# Work to complete
Reproduce every line of the material below, but drop the pictures.

# Data below
────────────────────

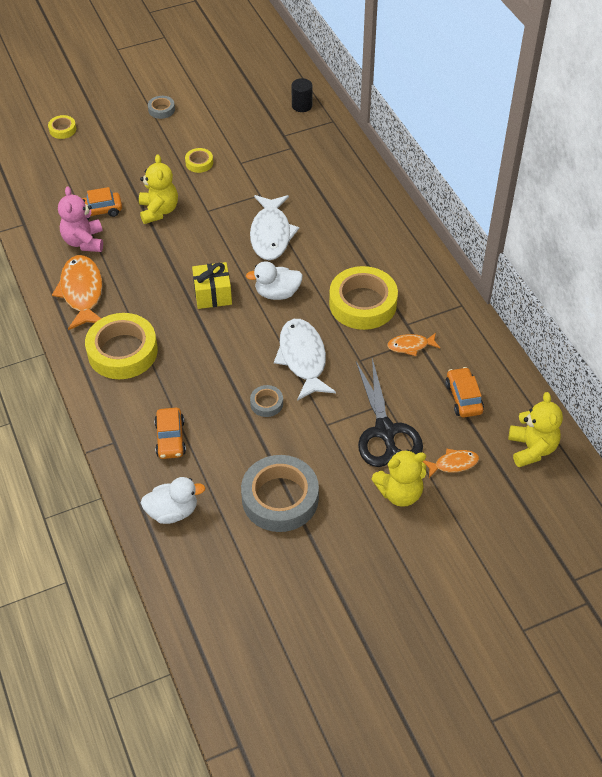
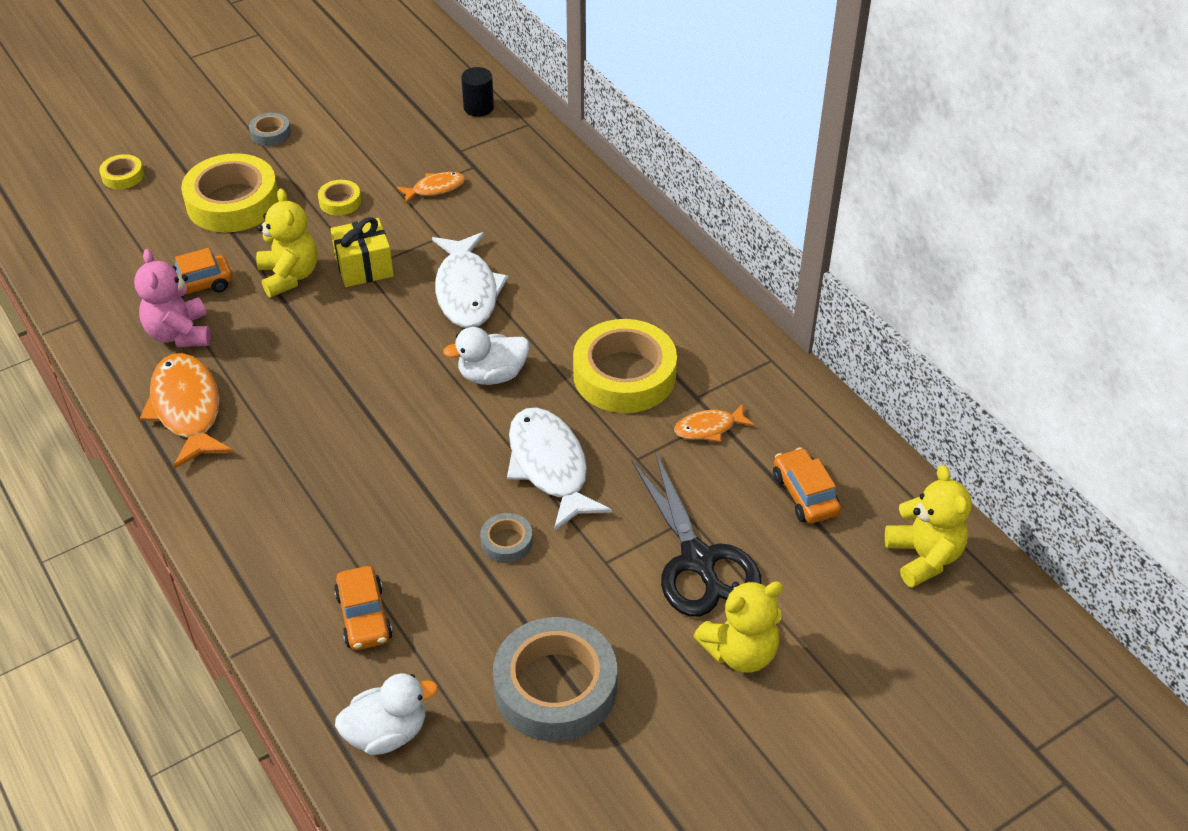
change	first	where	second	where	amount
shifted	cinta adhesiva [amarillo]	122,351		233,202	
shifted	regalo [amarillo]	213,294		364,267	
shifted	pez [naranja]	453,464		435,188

────────────────────

# The completed task
change	first	where	second	where	amount
shifted	cinta adhesiva [amarillo]	122,351		233,202	
shifted	regalo [amarillo]	213,294		364,267	
shifted	pez [naranja]	453,464		435,188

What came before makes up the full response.